REQUIREMENT
Your answer must be the lines from the one containing "MATRIX2 pin DIN: D5 -> D7" through the last line below, copied exactly, with no pictures.

RECORDS FOR THE TASK
»»
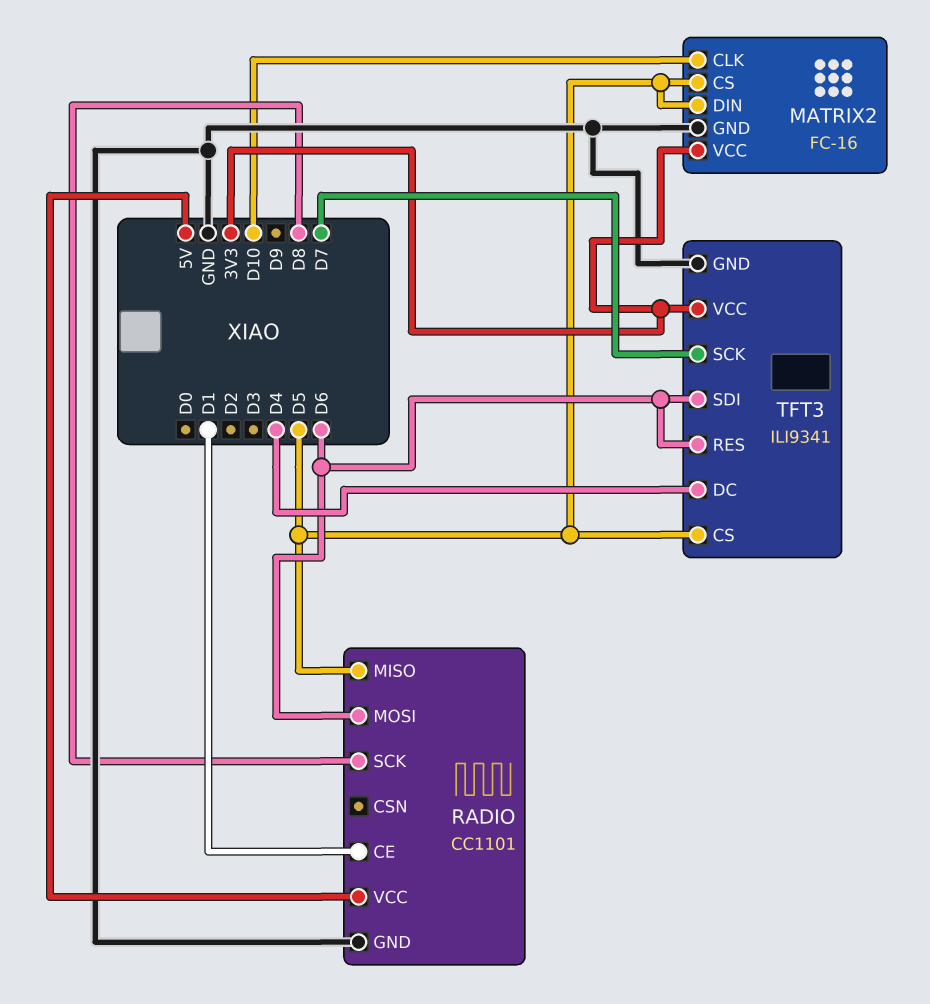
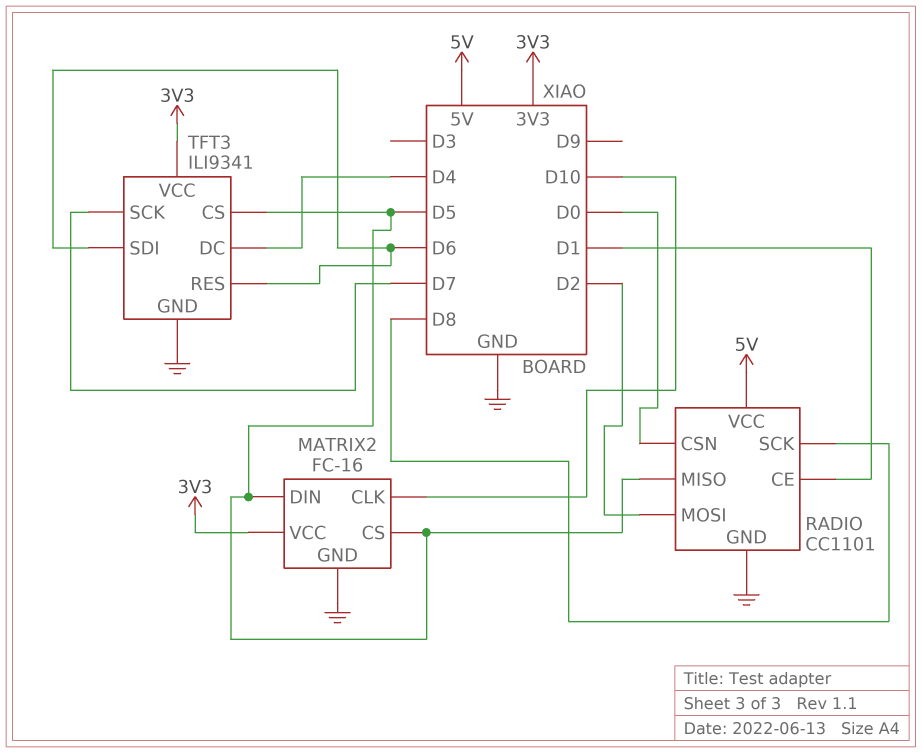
RADIO pin CSN: none -> D0
RADIO pin MOSI: D6 -> D2

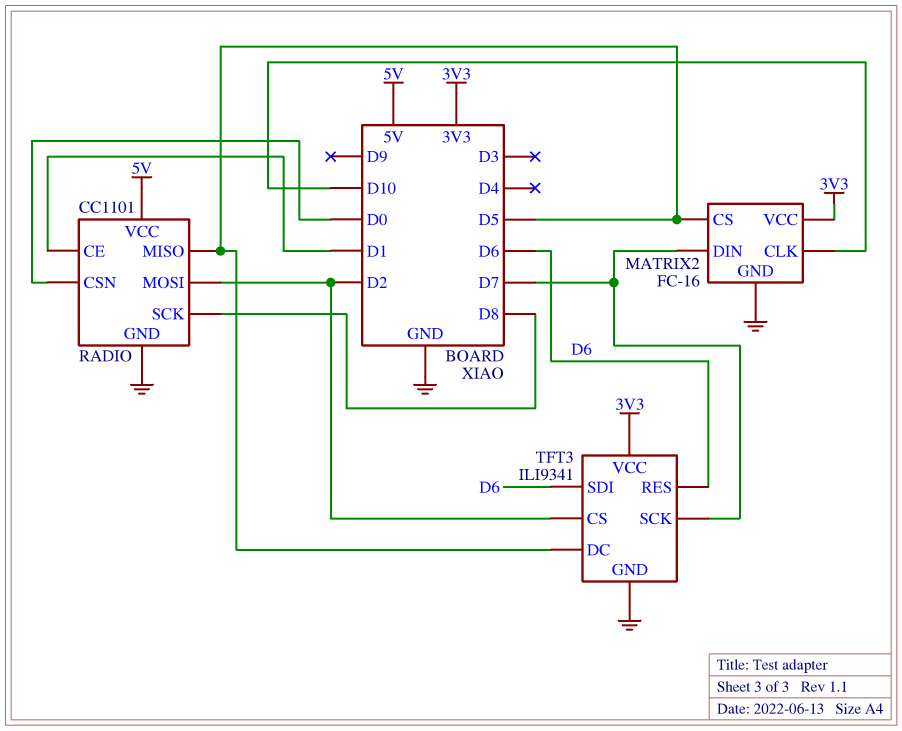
MATRIX2 pin DIN: D5 -> D7
TFT3 pin CS: D5 -> D2
TFT3 pin DC: D4 -> D5

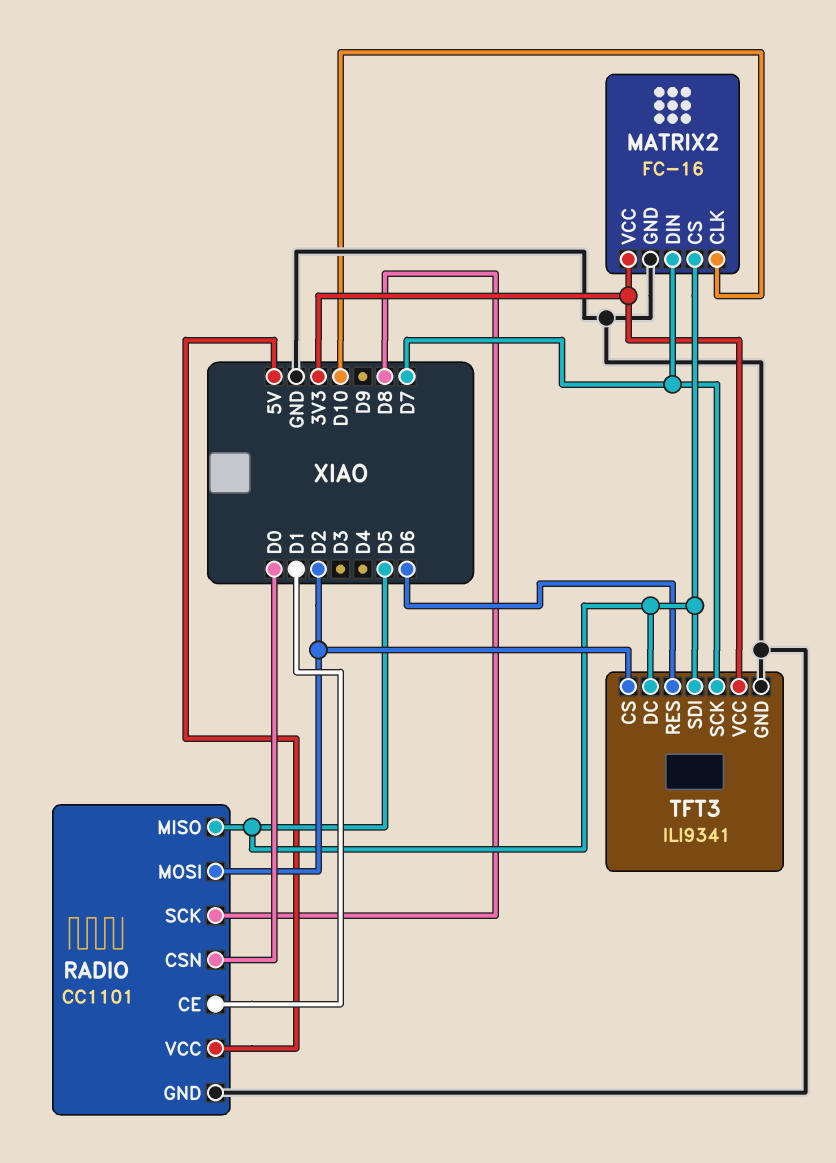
TFT3 pin SDI: D6 -> D5

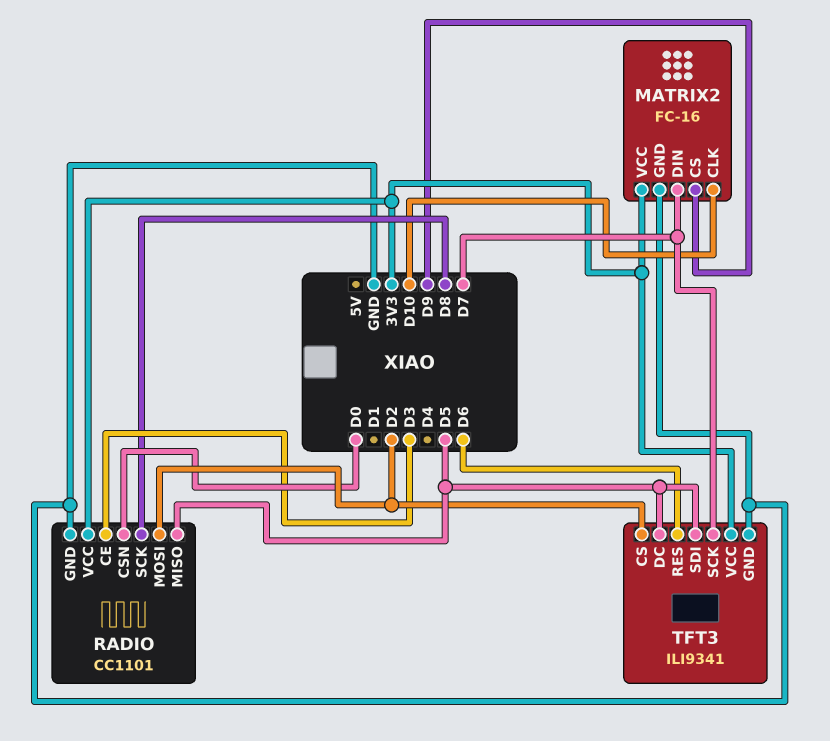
MATRIX2 pin CS: D5 -> D9
RADIO pin CE: D1 -> D3
RADIO pin VCC: 5V -> 3V3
««
EXERCISE RESPONSE
MATRIX2 pin DIN: D5 -> D7
TFT3 pin CS: D5 -> D2
TFT3 pin DC: D4 -> D5

TFT3 pin SDI: D6 -> D5

MATRIX2 pin CS: D5 -> D9
RADIO pin CE: D1 -> D3
RADIO pin VCC: 5V -> 3V3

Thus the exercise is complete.